Content starts

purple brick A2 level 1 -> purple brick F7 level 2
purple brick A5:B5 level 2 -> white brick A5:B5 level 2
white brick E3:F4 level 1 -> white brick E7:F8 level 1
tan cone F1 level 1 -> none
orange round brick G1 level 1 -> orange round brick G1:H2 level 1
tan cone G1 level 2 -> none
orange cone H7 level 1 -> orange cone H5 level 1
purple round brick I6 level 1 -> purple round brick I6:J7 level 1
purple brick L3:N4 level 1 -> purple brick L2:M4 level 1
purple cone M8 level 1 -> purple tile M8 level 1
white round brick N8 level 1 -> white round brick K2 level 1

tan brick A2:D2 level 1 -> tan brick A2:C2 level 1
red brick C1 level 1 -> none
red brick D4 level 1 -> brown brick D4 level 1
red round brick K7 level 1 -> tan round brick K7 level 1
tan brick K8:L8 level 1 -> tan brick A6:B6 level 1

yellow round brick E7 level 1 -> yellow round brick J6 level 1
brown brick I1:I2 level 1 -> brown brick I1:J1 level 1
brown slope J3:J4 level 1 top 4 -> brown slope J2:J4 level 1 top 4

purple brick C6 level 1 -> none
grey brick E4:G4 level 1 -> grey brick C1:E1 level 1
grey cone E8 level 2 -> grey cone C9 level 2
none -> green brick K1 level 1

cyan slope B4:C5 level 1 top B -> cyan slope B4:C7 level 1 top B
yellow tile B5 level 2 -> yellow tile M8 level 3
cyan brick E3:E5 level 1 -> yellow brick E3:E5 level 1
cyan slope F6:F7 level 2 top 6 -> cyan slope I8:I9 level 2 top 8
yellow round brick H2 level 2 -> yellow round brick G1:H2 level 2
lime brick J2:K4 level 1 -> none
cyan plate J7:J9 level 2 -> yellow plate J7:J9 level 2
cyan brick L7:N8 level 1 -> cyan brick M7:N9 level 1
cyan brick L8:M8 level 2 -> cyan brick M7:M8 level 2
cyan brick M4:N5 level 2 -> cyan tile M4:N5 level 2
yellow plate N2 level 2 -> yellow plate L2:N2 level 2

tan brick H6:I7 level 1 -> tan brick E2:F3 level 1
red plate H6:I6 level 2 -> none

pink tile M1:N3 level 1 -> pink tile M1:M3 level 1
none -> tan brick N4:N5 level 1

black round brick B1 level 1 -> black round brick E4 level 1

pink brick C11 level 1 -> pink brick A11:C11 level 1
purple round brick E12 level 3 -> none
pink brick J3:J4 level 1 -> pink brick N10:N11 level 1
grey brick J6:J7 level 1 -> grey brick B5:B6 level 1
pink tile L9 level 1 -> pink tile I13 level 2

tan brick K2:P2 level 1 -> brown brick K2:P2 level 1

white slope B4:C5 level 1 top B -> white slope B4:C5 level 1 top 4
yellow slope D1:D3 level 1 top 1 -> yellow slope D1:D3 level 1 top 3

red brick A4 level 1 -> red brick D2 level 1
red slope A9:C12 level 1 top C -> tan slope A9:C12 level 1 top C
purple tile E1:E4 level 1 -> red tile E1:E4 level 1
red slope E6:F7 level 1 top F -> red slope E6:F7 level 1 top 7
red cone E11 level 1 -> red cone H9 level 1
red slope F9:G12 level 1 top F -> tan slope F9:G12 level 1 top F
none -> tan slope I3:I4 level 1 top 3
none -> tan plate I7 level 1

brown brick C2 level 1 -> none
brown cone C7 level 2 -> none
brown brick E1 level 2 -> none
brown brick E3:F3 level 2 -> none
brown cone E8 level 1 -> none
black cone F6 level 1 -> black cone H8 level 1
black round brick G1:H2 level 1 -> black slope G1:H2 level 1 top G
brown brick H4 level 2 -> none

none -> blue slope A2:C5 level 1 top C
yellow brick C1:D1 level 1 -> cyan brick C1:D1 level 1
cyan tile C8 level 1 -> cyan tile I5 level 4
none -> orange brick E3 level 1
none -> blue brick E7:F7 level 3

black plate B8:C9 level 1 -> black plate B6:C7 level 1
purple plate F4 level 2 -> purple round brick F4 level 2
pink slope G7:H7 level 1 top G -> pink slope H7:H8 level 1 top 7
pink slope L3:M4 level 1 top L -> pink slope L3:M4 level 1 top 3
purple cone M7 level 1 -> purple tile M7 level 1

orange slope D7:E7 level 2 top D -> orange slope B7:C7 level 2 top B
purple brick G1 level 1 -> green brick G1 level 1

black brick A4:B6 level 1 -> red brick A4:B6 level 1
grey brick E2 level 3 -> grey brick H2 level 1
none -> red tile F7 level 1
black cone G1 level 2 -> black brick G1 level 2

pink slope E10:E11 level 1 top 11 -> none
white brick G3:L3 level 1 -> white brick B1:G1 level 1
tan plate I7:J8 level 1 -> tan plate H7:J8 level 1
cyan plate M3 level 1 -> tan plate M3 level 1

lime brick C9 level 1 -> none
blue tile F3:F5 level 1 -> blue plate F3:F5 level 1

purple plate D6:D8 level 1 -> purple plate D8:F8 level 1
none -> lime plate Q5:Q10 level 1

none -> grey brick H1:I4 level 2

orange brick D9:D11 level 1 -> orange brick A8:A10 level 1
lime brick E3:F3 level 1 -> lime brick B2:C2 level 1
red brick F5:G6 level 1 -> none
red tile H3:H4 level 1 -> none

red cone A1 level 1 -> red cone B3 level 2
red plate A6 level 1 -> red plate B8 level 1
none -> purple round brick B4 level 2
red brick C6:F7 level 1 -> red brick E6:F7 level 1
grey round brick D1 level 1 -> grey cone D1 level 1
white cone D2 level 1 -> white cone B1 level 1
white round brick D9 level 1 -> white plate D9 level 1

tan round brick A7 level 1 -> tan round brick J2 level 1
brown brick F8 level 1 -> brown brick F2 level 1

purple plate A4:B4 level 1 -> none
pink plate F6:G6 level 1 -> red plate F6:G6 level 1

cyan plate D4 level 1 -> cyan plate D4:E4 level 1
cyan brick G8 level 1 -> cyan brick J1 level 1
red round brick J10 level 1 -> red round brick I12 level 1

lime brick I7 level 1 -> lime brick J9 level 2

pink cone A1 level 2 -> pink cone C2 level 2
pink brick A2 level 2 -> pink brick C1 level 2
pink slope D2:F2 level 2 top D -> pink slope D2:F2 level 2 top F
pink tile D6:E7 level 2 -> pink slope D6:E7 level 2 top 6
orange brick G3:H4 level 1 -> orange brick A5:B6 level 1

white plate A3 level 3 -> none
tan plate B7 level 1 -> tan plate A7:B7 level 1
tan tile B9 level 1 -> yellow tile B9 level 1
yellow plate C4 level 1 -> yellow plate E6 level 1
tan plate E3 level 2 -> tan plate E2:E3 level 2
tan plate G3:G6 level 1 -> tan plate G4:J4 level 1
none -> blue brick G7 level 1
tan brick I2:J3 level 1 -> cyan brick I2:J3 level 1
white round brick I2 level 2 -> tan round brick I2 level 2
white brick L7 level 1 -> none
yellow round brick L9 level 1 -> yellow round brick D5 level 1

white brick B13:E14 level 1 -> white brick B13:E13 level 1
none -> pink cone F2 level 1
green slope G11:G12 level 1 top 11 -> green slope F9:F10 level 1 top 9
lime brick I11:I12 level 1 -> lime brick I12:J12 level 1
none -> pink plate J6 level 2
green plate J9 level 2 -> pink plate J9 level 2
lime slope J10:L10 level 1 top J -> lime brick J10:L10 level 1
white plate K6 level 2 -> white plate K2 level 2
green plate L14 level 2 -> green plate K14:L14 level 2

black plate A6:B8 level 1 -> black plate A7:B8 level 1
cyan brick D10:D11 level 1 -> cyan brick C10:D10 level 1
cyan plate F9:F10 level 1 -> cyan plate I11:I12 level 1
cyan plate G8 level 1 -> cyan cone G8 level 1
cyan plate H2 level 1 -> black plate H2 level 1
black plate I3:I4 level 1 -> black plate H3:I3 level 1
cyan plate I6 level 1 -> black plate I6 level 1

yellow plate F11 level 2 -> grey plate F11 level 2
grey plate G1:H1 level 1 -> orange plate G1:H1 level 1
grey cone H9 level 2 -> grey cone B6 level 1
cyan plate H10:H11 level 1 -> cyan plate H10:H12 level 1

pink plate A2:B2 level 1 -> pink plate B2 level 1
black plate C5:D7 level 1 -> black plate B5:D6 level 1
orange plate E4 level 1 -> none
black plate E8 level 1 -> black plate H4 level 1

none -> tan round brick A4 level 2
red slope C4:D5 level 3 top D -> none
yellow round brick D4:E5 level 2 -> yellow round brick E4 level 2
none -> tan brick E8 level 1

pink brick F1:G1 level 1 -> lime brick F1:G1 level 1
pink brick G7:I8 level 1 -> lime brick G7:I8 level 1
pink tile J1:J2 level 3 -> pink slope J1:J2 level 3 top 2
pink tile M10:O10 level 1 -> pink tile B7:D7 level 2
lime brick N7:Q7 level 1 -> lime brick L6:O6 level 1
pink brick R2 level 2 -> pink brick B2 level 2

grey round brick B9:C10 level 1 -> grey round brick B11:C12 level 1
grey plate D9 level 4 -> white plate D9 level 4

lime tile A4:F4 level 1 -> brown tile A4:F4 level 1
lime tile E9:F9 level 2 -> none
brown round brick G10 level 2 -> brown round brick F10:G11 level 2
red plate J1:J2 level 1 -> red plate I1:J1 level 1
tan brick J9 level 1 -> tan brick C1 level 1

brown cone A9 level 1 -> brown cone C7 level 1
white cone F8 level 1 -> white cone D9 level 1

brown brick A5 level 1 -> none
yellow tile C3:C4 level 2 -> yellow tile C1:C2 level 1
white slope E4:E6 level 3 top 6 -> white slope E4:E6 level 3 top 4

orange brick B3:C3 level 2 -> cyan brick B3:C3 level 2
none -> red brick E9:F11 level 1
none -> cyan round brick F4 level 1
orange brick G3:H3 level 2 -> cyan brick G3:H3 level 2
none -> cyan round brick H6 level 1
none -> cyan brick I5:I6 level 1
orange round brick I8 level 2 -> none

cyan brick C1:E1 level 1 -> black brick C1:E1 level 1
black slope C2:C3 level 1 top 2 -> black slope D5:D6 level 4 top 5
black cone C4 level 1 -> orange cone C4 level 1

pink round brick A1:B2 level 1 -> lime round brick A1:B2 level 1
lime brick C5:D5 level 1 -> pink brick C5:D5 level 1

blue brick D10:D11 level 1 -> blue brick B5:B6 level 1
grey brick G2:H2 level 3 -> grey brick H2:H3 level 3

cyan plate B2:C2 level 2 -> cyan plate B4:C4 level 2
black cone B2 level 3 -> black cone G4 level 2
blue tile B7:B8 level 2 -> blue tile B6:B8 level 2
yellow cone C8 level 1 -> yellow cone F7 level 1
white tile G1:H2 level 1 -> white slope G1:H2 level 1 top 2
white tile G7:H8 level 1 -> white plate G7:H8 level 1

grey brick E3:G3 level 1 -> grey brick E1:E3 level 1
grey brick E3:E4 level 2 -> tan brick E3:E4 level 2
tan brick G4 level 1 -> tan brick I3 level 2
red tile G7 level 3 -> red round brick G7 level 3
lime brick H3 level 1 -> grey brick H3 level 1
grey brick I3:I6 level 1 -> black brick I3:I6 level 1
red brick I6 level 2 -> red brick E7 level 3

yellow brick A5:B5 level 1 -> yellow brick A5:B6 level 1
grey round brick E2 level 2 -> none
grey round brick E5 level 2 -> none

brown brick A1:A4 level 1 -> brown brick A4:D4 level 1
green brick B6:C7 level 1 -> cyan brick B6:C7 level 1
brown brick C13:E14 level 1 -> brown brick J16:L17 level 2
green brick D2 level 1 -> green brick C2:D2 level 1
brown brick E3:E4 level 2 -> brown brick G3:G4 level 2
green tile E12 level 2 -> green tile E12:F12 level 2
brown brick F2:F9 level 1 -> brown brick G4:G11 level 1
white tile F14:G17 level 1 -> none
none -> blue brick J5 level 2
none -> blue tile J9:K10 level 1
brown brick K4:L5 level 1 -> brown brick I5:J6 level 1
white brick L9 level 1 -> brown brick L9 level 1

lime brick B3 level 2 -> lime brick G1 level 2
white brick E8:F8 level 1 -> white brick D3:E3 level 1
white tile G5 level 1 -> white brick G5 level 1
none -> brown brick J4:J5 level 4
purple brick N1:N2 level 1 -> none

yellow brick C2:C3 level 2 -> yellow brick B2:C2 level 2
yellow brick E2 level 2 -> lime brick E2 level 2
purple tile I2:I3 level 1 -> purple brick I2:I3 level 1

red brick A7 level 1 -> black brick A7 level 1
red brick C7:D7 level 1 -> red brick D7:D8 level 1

Content ends

#### Task requirements
Please print exactly the lines of the entries above, beginning with the line that contains "blue tile B7:B8" and ending with the last line.

#### Exercise result
blue tile B7:B8 level 2 -> blue tile B6:B8 level 2
yellow cone C8 level 1 -> yellow cone F7 level 1
white tile G1:H2 level 1 -> white slope G1:H2 level 1 top 2
white tile G7:H8 level 1 -> white plate G7:H8 level 1

grey brick E3:G3 level 1 -> grey brick E1:E3 level 1
grey brick E3:E4 level 2 -> tan brick E3:E4 level 2
tan brick G4 level 1 -> tan brick I3 level 2
red tile G7 level 3 -> red round brick G7 level 3
lime brick H3 level 1 -> grey brick H3 level 1
grey brick I3:I6 level 1 -> black brick I3:I6 level 1
red brick I6 level 2 -> red brick E7 level 3

yellow brick A5:B5 level 1 -> yellow brick A5:B6 level 1
grey round brick E2 level 2 -> none
grey round brick E5 level 2 -> none

brown brick A1:A4 level 1 -> brown brick A4:D4 level 1
green brick B6:C7 level 1 -> cyan brick B6:C7 level 1
brown brick C13:E14 level 1 -> brown brick J16:L17 level 2
green brick D2 level 1 -> green brick C2:D2 level 1
brown brick E3:E4 level 2 -> brown brick G3:G4 level 2
green tile E12 level 2 -> green tile E12:F12 level 2
brown brick F2:F9 level 1 -> brown brick G4:G11 level 1
white tile F14:G17 level 1 -> none
none -> blue brick J5 level 2
none -> blue tile J9:K10 level 1
brown brick K4:L5 level 1 -> brown brick I5:J6 level 1
white brick L9 level 1 -> brown brick L9 level 1

lime brick B3 level 2 -> lime brick G1 level 2
white brick E8:F8 level 1 -> white brick D3:E3 level 1
white tile G5 level 1 -> white brick G5 level 1
none -> brown brick J4:J5 level 4
purple brick N1:N2 level 1 -> none

yellow brick C2:C3 level 2 -> yellow brick B2:C2 level 2
yellow brick E2 level 2 -> lime brick E2 level 2
purple tile I2:I3 level 1 -> purple brick I2:I3 level 1

red brick A7 level 1 -> black brick A7 level 1
red brick C7:D7 level 1 -> red brick D7:D8 level 1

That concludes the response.